(Study material begins)

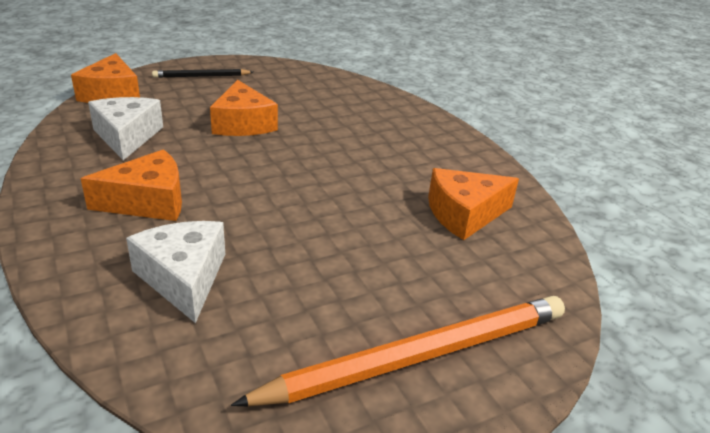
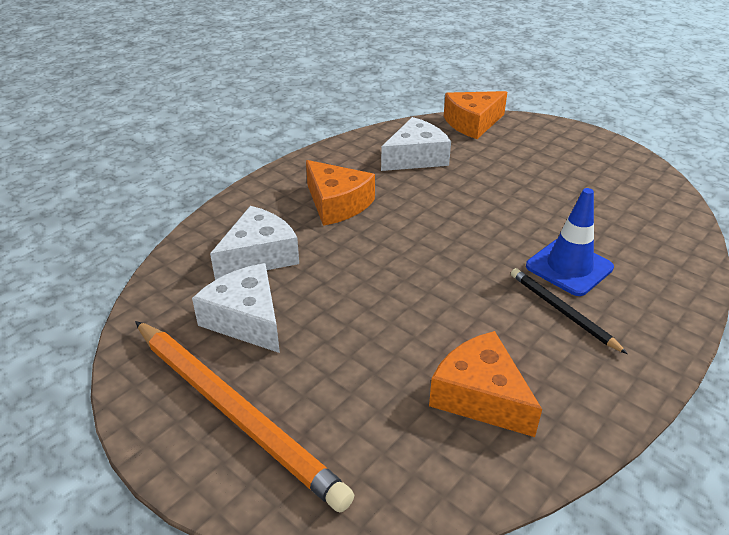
camera: 70 degrees right, 5 degrees up
black pencil [152,69,253,78] -> black pencil moved to [511,268,628,354]
orange cheese [210,80,278,136] -> none
none -> white cheese [192,263,280,353]
none -> blue traffic cone [526,188,614,296]

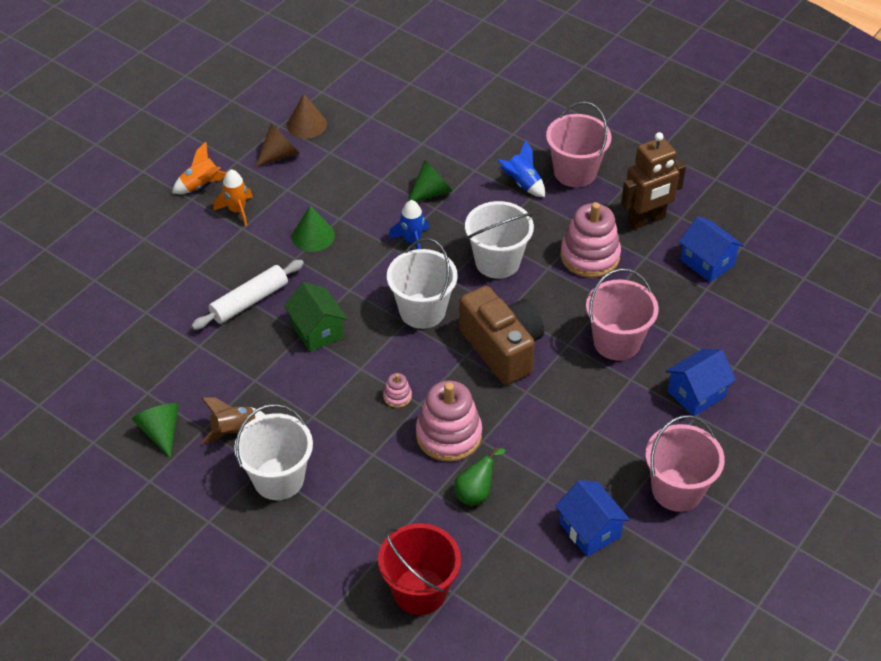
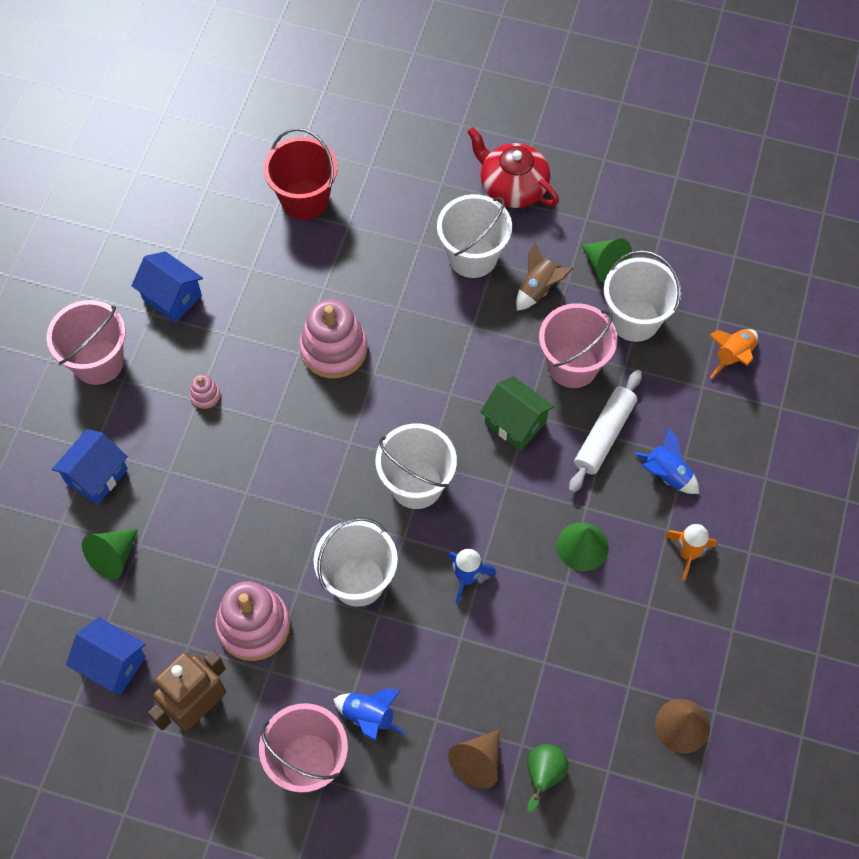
camera: 160 degrees right, 15 degrees up
orange rocket [172,142,226,194] -> orange rocket moved to [709,329,758,379]
brown cone [255,123,299,167] -> brown cone moved to [448,730,499,789]
pink stacking toy [383,373,412,408] -> pink stacking toy moved to [189,374,220,409]
green cone [408,160,452,202] -> green cone moved to [82,529,138,580]
green pear [454,448,505,506] -> green pear moved to [527,744,569,813]
brown camera [459,286,544,385] -> none
pink bucket [586,269,659,360] -> pink bucket moved to [539,303,618,388]
none -> red teapot [467,127,559,208]
none -> white bucket [604,250,681,342]
none -> blue rocket [635,427,699,494]

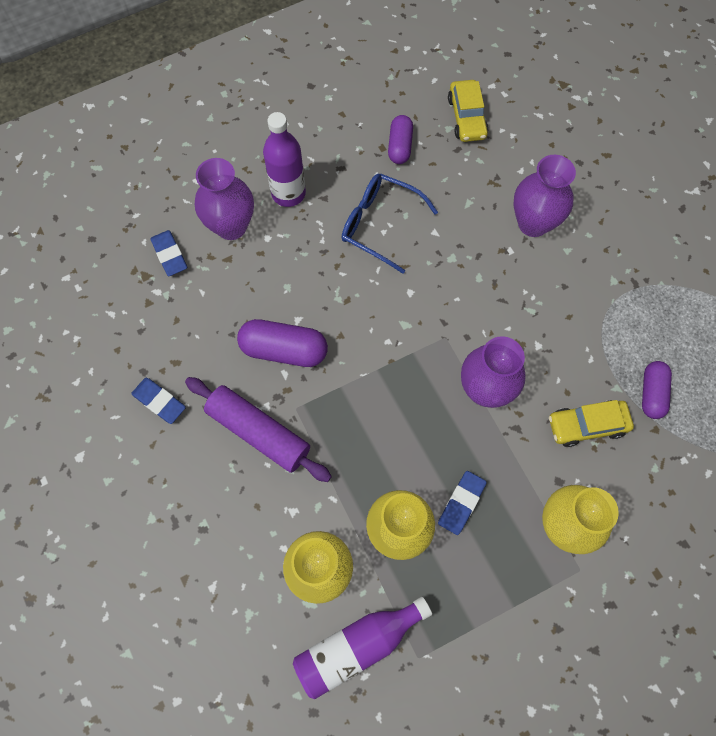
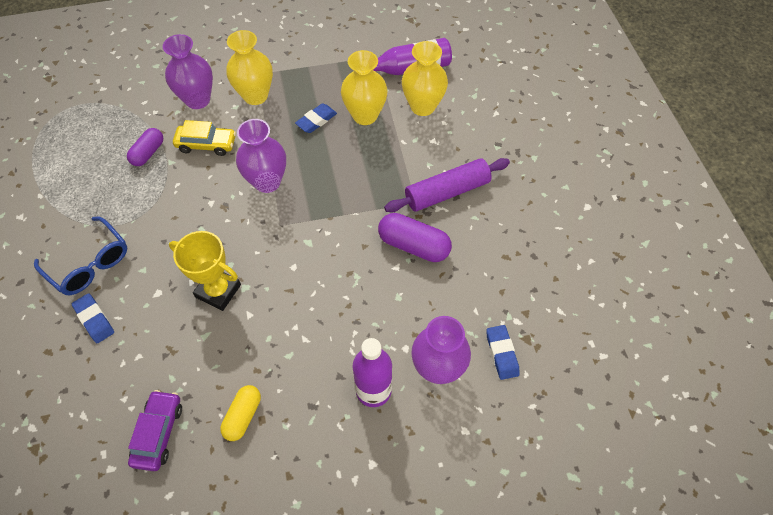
camera: 165 degrees left, 10 degrees down
blue eraser [131,378,186,424] -> blue eraser moved to [72,293,114,343]
purple rolling pin [185,377,332,482] -> purple rolling pin turned 75 degrees counterclockwise [384,158,510,212]
blue glasses [342,173,438,274] -> blue glasses moved to [34,216,127,295]
purple capsule [388,115,413,164] -> yellow capsule [220,385,261,441]
yellow car [448,80,489,142] -> purple car [128,390,182,471]
purple vase [513,155,576,237] -> purple vase moved to [163,34,213,109]
none -> yellow trophy [169,231,241,311]

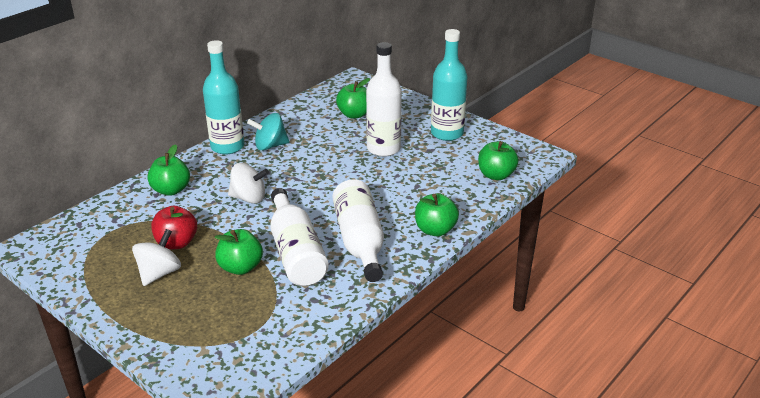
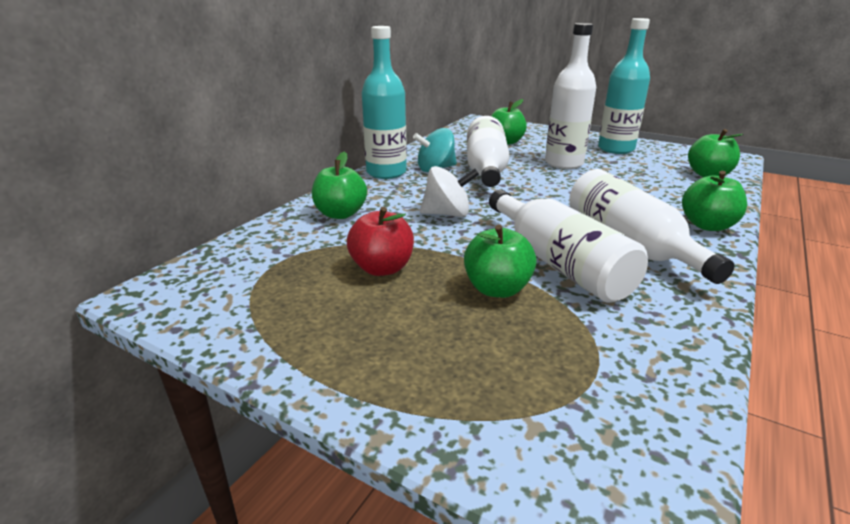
camera: 10 degrees left, 5 degrees down
white spinning top [132,229,181,286] -> none
none -> white bottle [467,116,509,187]

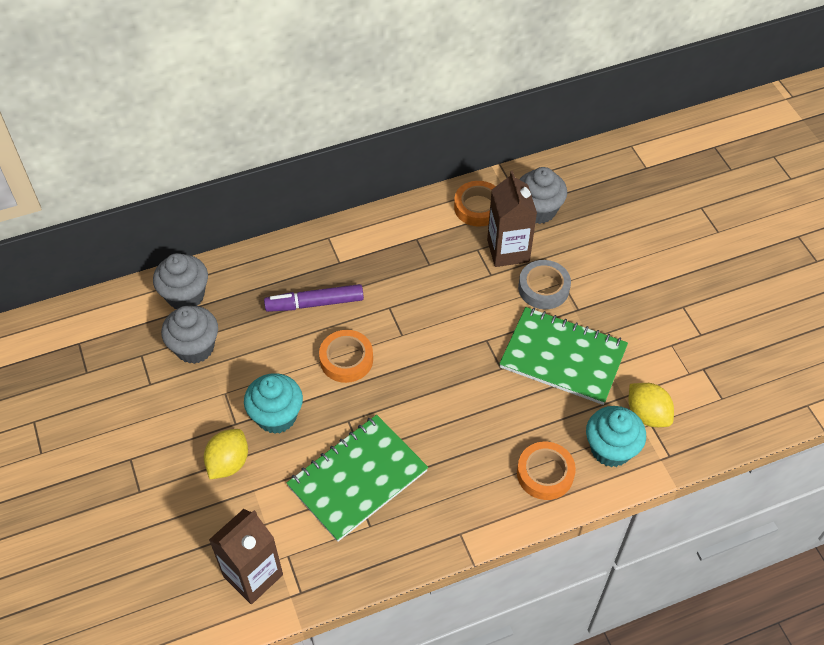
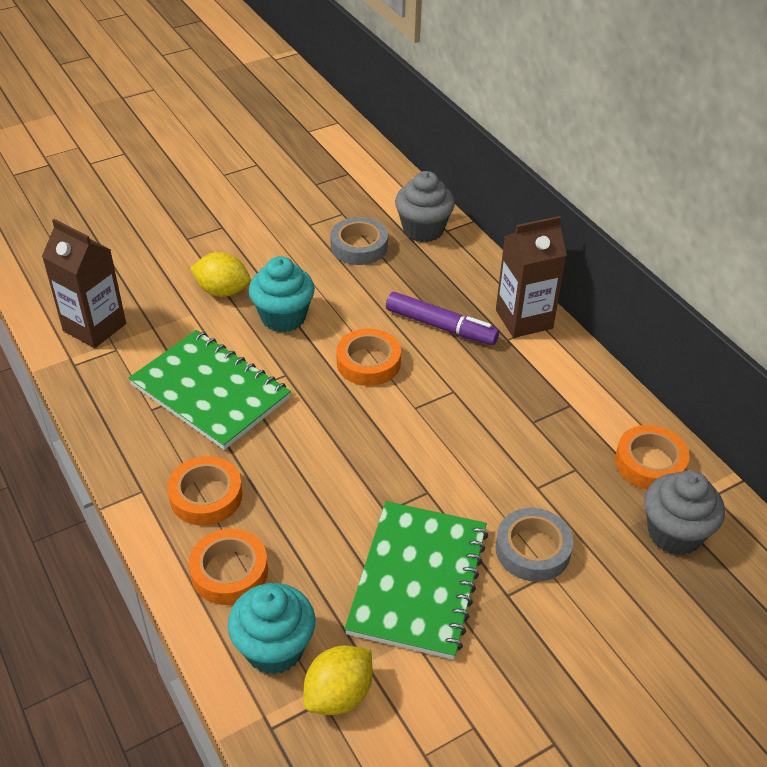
camera: 80 degrees right, 10 degrees down
grey cupcake [161,306,218,364] -> grey tape [330,217,388,265]
purple marker [264,284,364,312] -> purple marker turned 135 degrees clockwise [386,292,499,345]
brown carton [487,171,537,267] -> brown carton moved to [496,216,567,338]
none -> orange tape [167,456,242,526]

(Study material ends)

■ Exercise objective
Please retype the lines from the one containing "white spinning top [132,229,181,286] -> none" through the last line of the records above, exactly as written, and leave out any pictures.

■ Answer section
white spinning top [132,229,181,286] -> none
none -> white bottle [467,116,509,187]

camera: 80 degrees right, 10 degrees down
grey cupcake [161,306,218,364] -> grey tape [330,217,388,265]
purple marker [264,284,364,312] -> purple marker turned 135 degrees clockwise [386,292,499,345]
brown carton [487,171,537,267] -> brown carton moved to [496,216,567,338]
none -> orange tape [167,456,242,526]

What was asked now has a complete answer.